EXERCISE:
Starting at the first line of the material below and stopping after the line that includes "none -> black slope F12:H12 level 1 top F", write the lines out again exactly. Drop any pictures.

RECORDS FOR THIS EXERCISE:

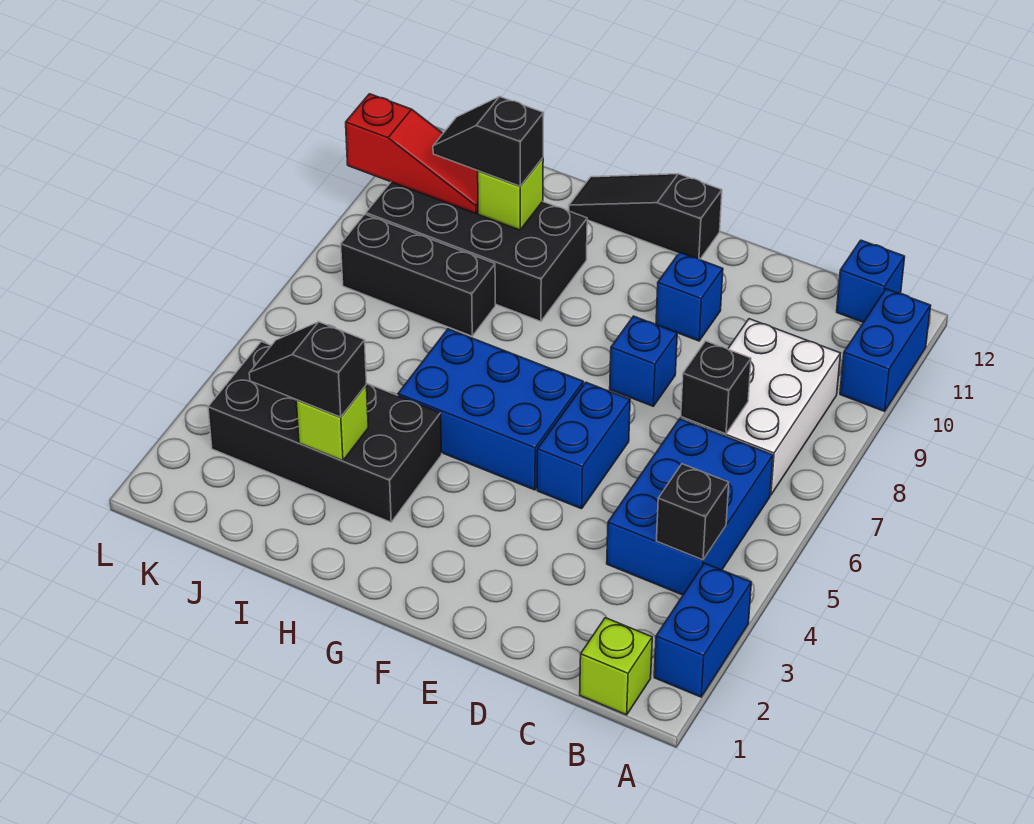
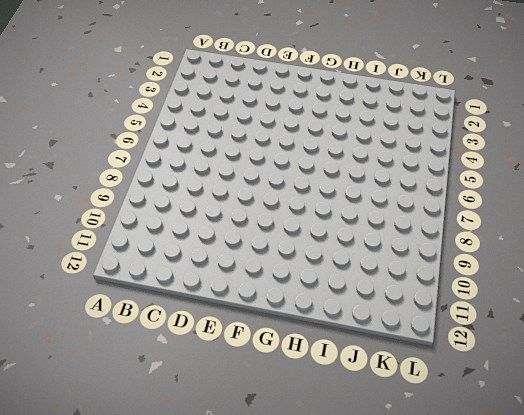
none -> blue brick A2:A3 level 1
none -> blue brick A10:A11 level 1
none -> lime brick B1 level 1

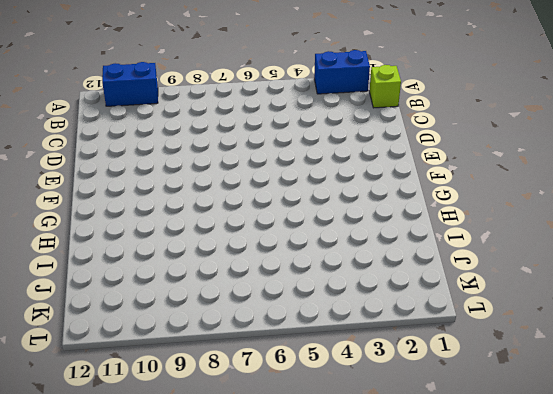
none -> blue brick B4:C6 level 1
none -> white brick B7:C9 level 1
none -> blue brick B12 level 1

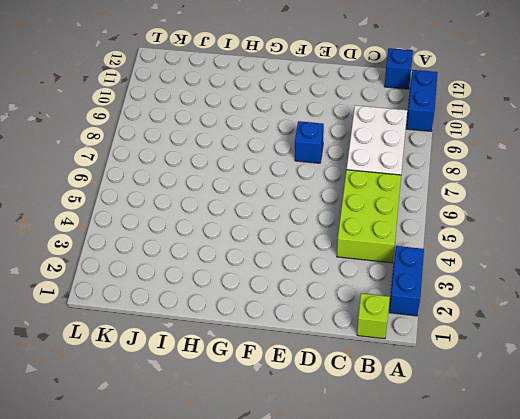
lime brick B4:C6 level 1 -> blue brick B4:C6 level 1
none -> blue brick E5:E6 level 1
none -> blue brick E10 level 1
none -> blue brick F5:H6 level 1

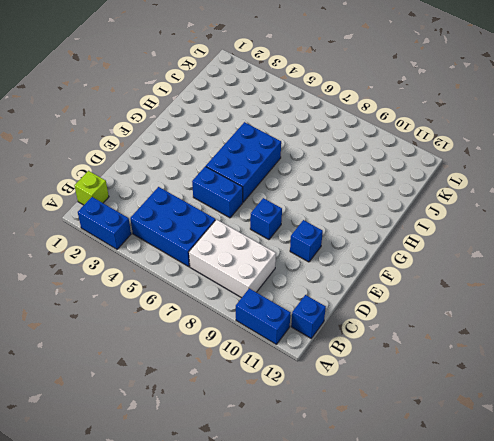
none -> black slope F12:H12 level 1 top F
none -> black brick H3:K4 level 1
none -> black brick H9:K10 level 1

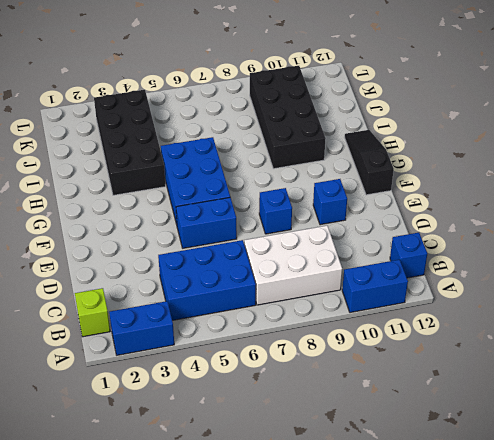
none -> black brick I8:K8 level 1
none -> black brick B4 level 2
none -> black brick C7 level 2

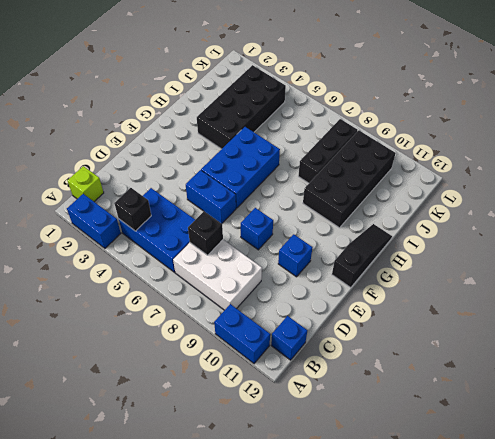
none -> lime brick I3 level 2
none -> lime brick I10 level 2
none -> red slope J10:L10 level 2 top L

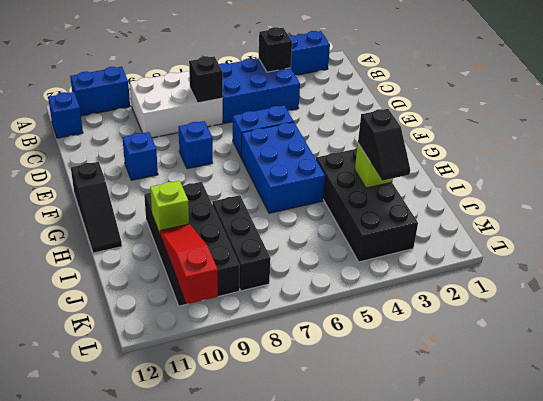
none -> lime brick B1 level 1
none -> black slope I10:J10 level 3 top I

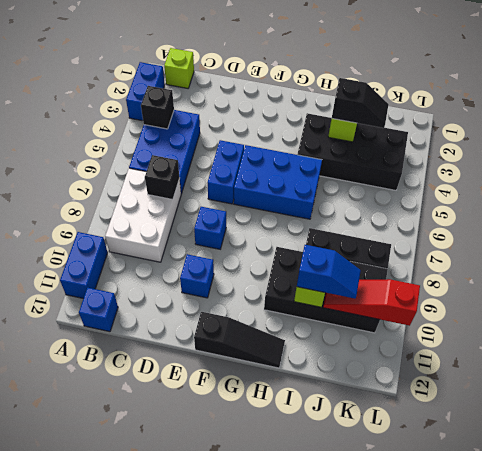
blue slope I10:J10 level 3 top I -> black slope I10:J10 level 3 top I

RESPONSE AREA:
none -> blue brick A2:A3 level 1
none -> blue brick A10:A11 level 1
none -> lime brick B1 level 1

none -> blue brick B4:C6 level 1
none -> white brick B7:C9 level 1
none -> blue brick B12 level 1

lime brick B4:C6 level 1 -> blue brick B4:C6 level 1
none -> blue brick E5:E6 level 1
none -> blue brick E10 level 1
none -> blue brick F5:H6 level 1

none -> black slope F12:H12 level 1 top F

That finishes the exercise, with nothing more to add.